TASK OBJECTIVE: Exact copy, no pictures: every line from the one that contains "purple brick H1" through the end of the data below, and nothing else.

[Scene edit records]
----

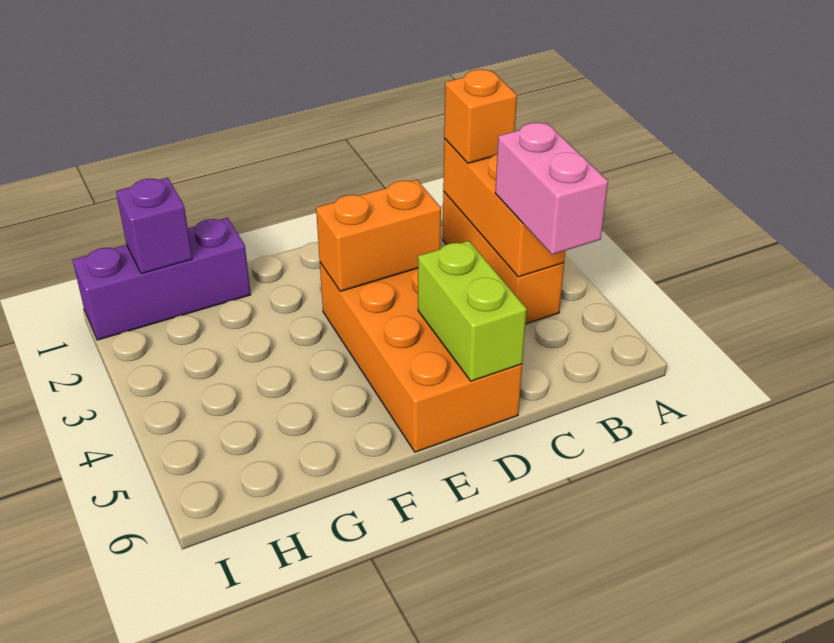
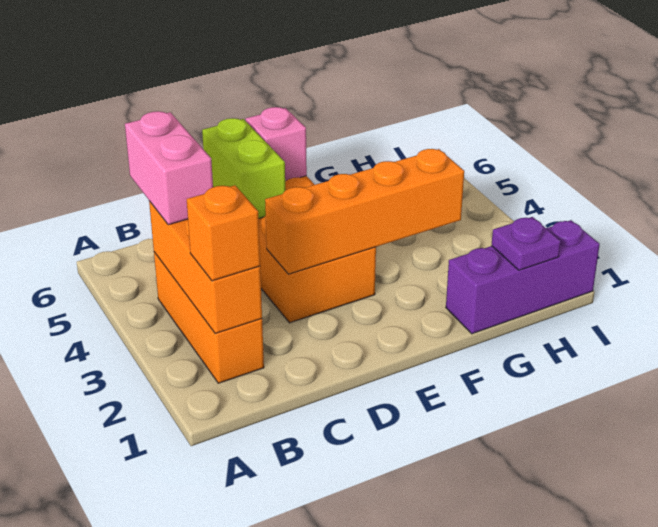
orange brick D3:E3 level 2 -> orange brick D3:G3 level 2
none -> pink brick E6 level 2
purple brick H1 level 2 -> purple plate H1 level 2

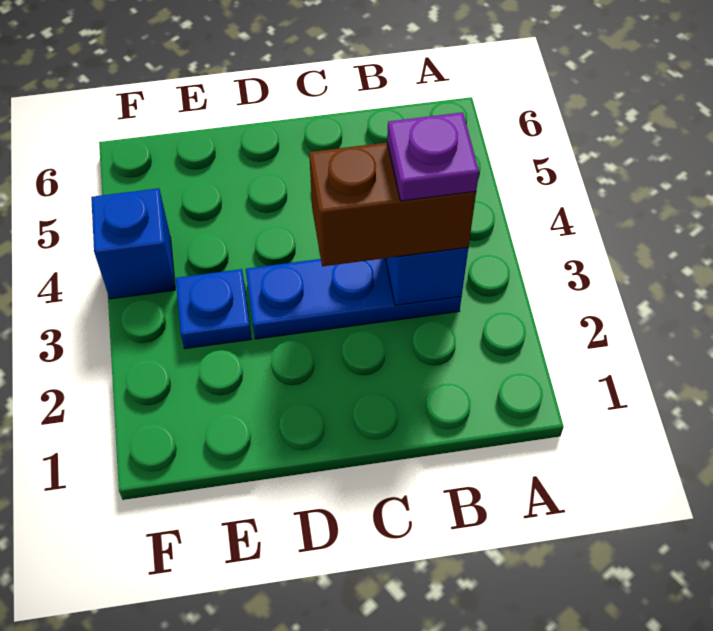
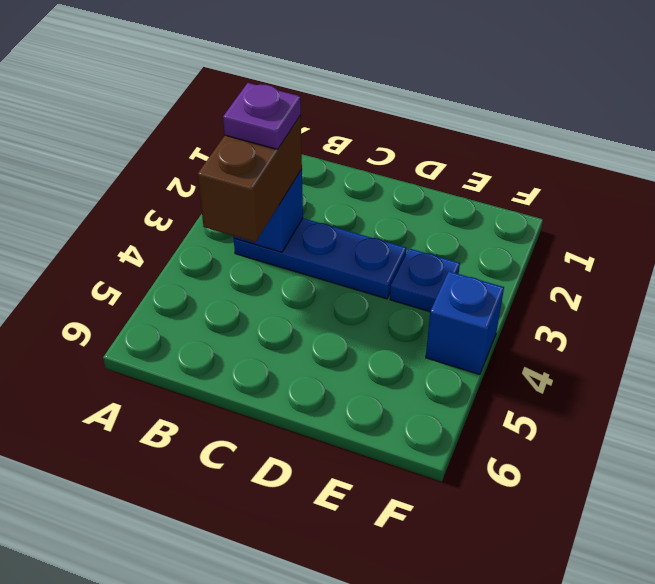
brown brick B3:C3 level 3 -> brown brick B3:B4 level 3

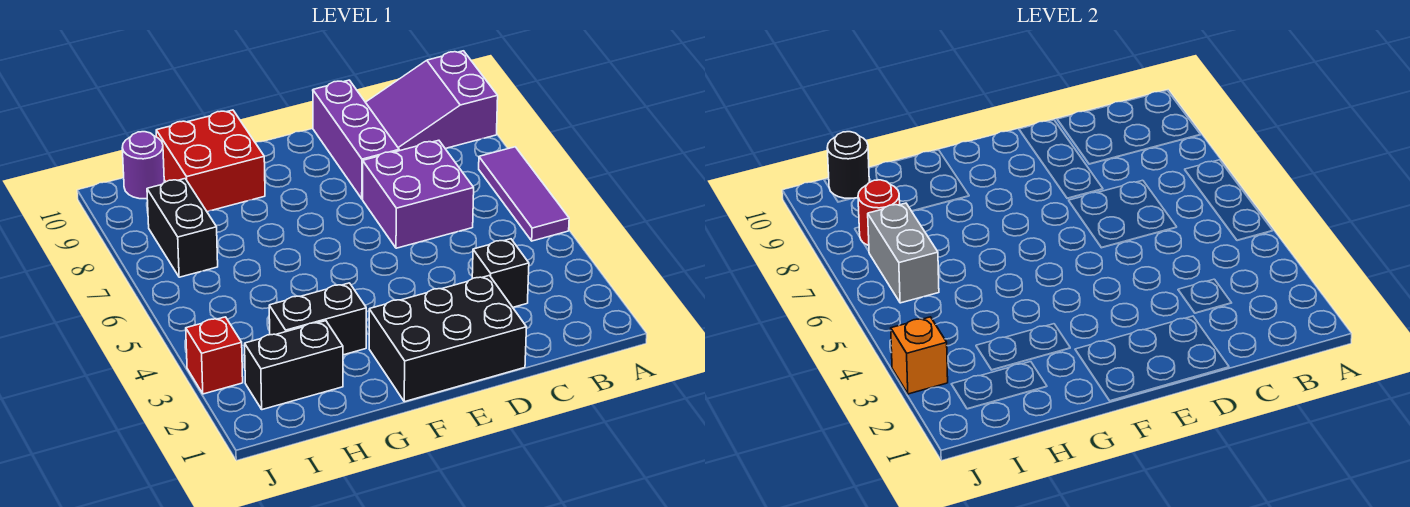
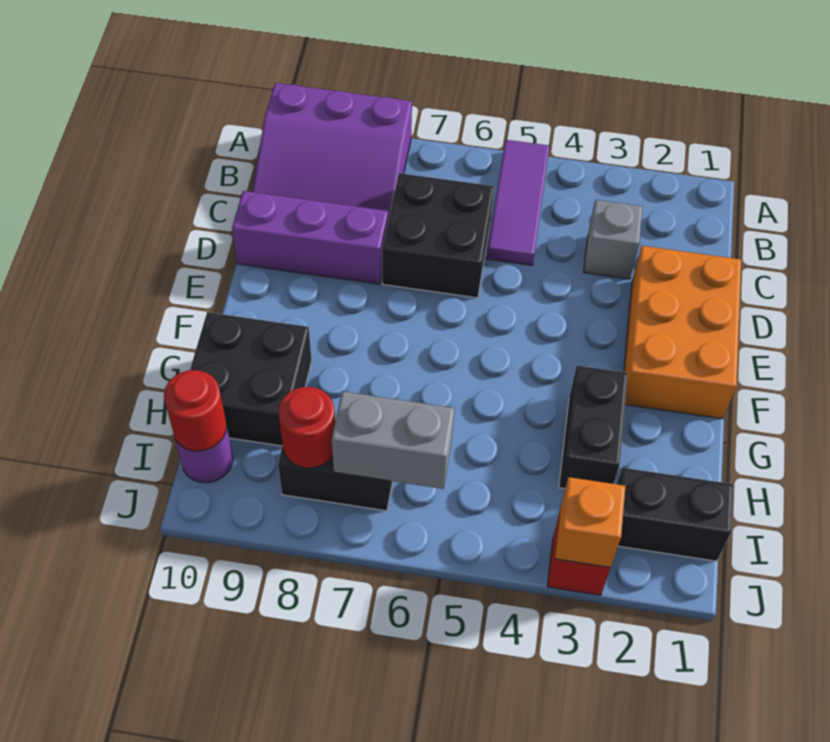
purple tile A5:A7 level 1 -> purple tile A5:C5 level 1
purple slope A9:C10 level 1 top A -> purple slope A8:C10 level 1 top A
black brick C3 level 1 -> grey brick C3 level 1
purple brick C6:D7 level 1 -> black brick C6:D7 level 1
black brick D1:F2 level 1 -> orange brick D1:F2 level 1
red brick G9:H10 level 1 -> black brick G9:H10 level 1
black brick H2:I2 level 1 -> black brick I1:I2 level 1
black round brick I10 level 2 -> red round brick I10 level 2

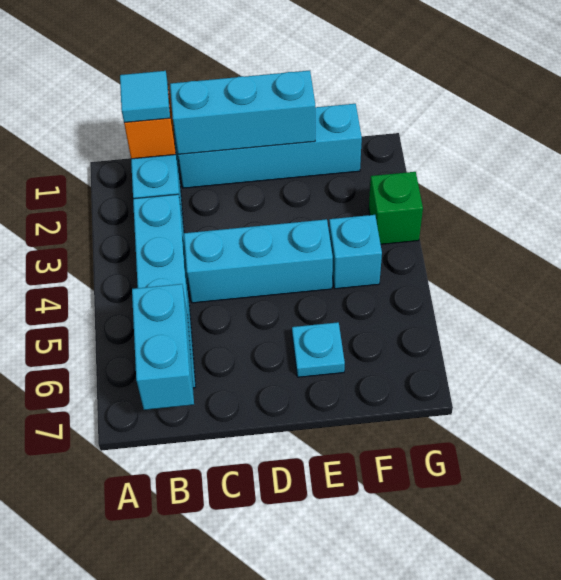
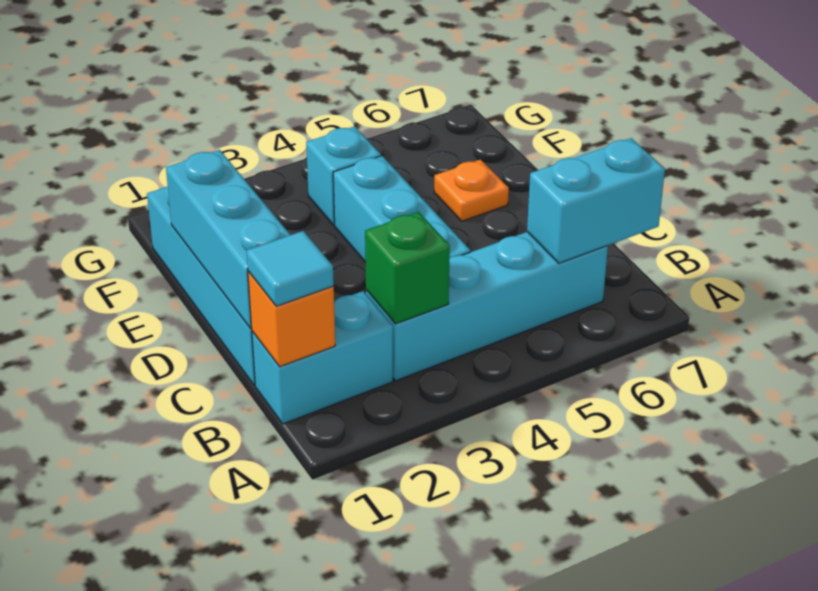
cyan plate E6 level 1 -> orange plate E6 level 1
green brick G3 level 1 -> green brick B3 level 2

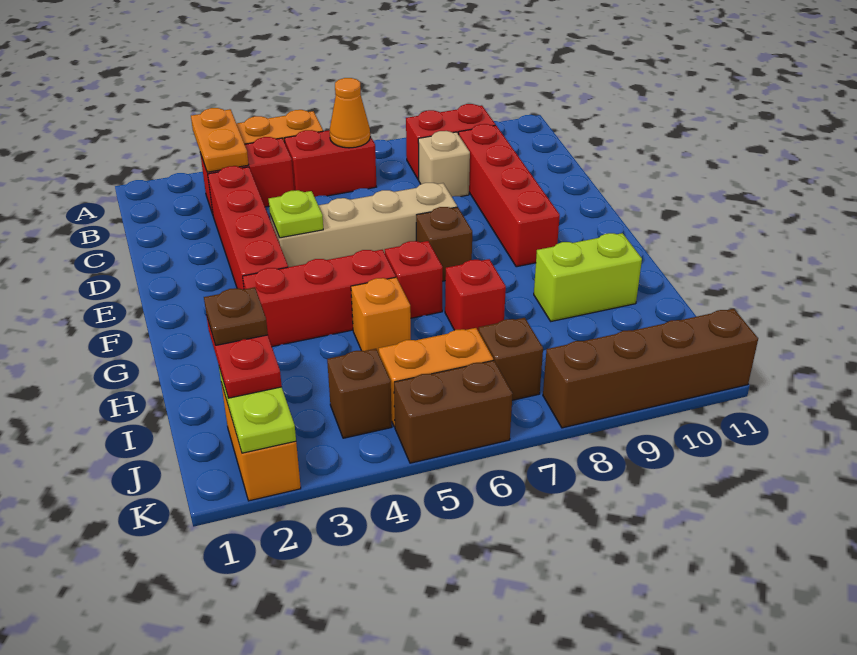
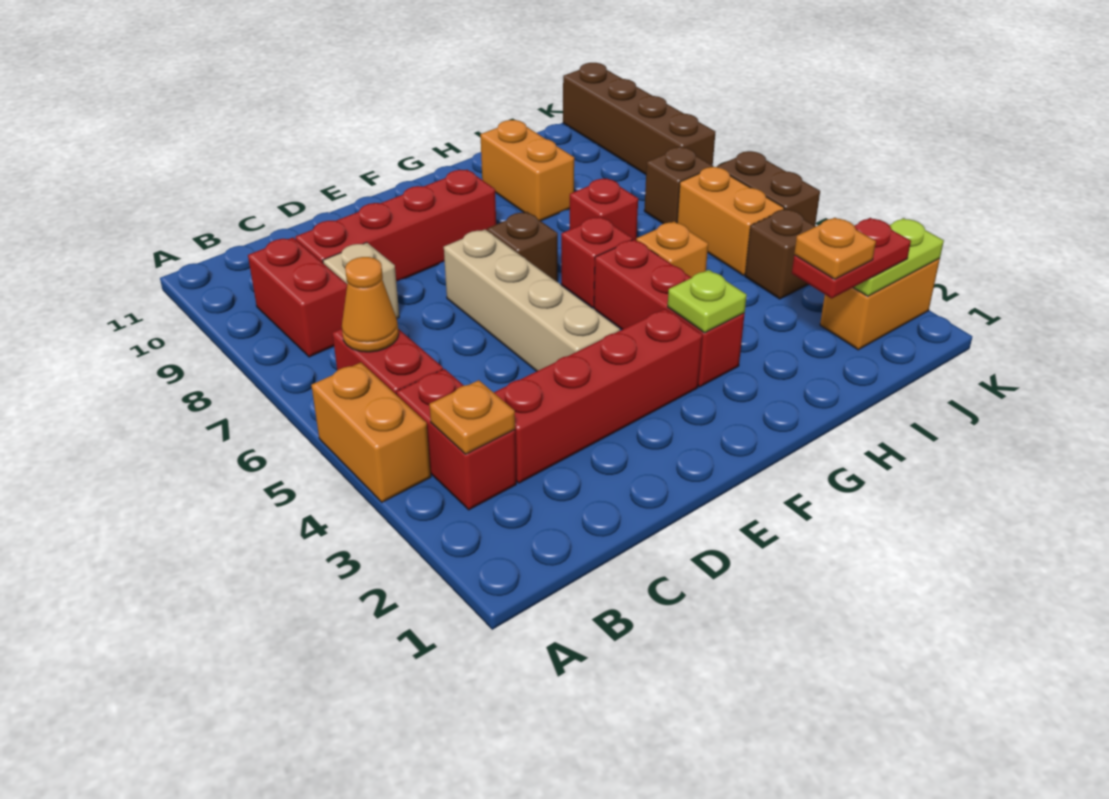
orange plate A3:B3 level 2 -> orange plate B3 level 2
lime plate E4 level 2 -> lime plate G3 level 2
lime brick H9:H10 level 1 -> orange brick H9:H10 level 1
brown plate I2 level 4 -> orange plate I2 level 4

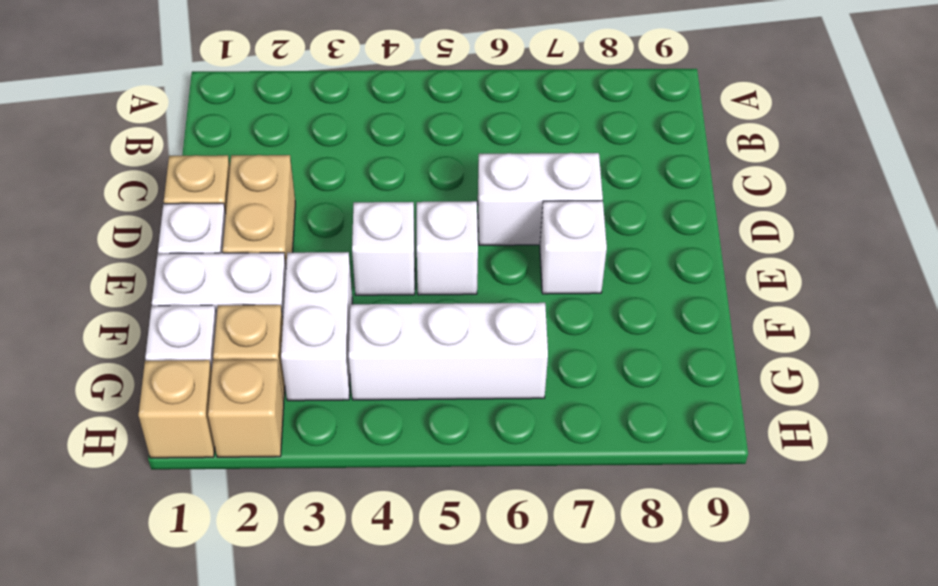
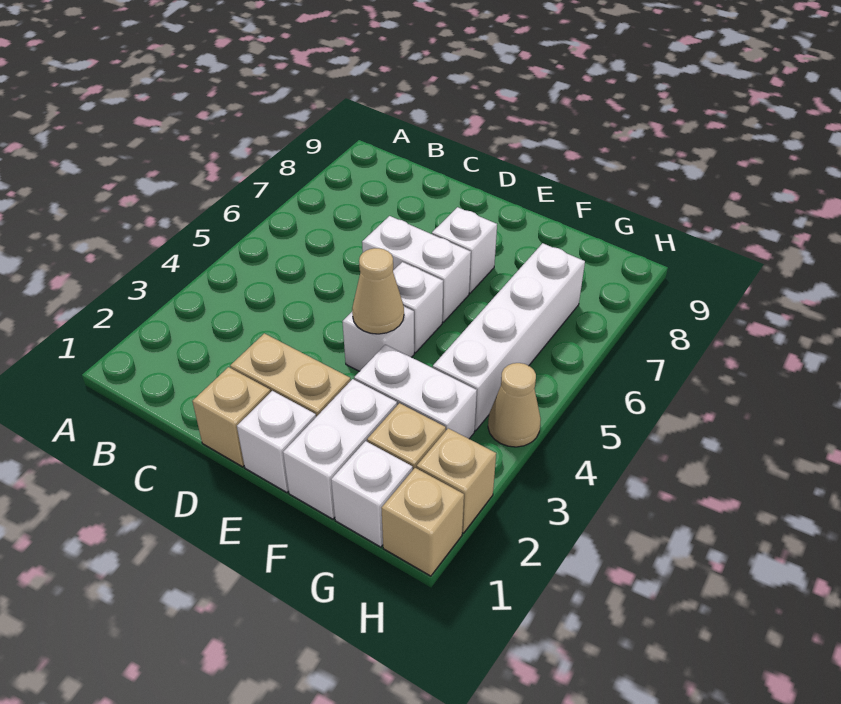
white brick D6:D7 level 1 -> white brick D6:E6 level 1
none -> tan cone E4 level 2
white brick G4:G6 level 1 -> white brick G4:G7 level 1
none -> tan cone H4 level 1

----

OUTPUT FOR THIS EXERCISE:
purple brick H1 level 2 -> purple plate H1 level 2

brown brick B3:C3 level 3 -> brown brick B3:B4 level 3

purple tile A5:A7 level 1 -> purple tile A5:C5 level 1
purple slope A9:C10 level 1 top A -> purple slope A8:C10 level 1 top A
black brick C3 level 1 -> grey brick C3 level 1
purple brick C6:D7 level 1 -> black brick C6:D7 level 1
black brick D1:F2 level 1 -> orange brick D1:F2 level 1
red brick G9:H10 level 1 -> black brick G9:H10 level 1
black brick H2:I2 level 1 -> black brick I1:I2 level 1
black round brick I10 level 2 -> red round brick I10 level 2

cyan plate E6 level 1 -> orange plate E6 level 1
green brick G3 level 1 -> green brick B3 level 2

orange plate A3:B3 level 2 -> orange plate B3 level 2
lime plate E4 level 2 -> lime plate G3 level 2
lime brick H9:H10 level 1 -> orange brick H9:H10 level 1
brown plate I2 level 4 -> orange plate I2 level 4

white brick D6:D7 level 1 -> white brick D6:E6 level 1
none -> tan cone E4 level 2
white brick G4:G6 level 1 -> white brick G4:G7 level 1
none -> tan cone H4 level 1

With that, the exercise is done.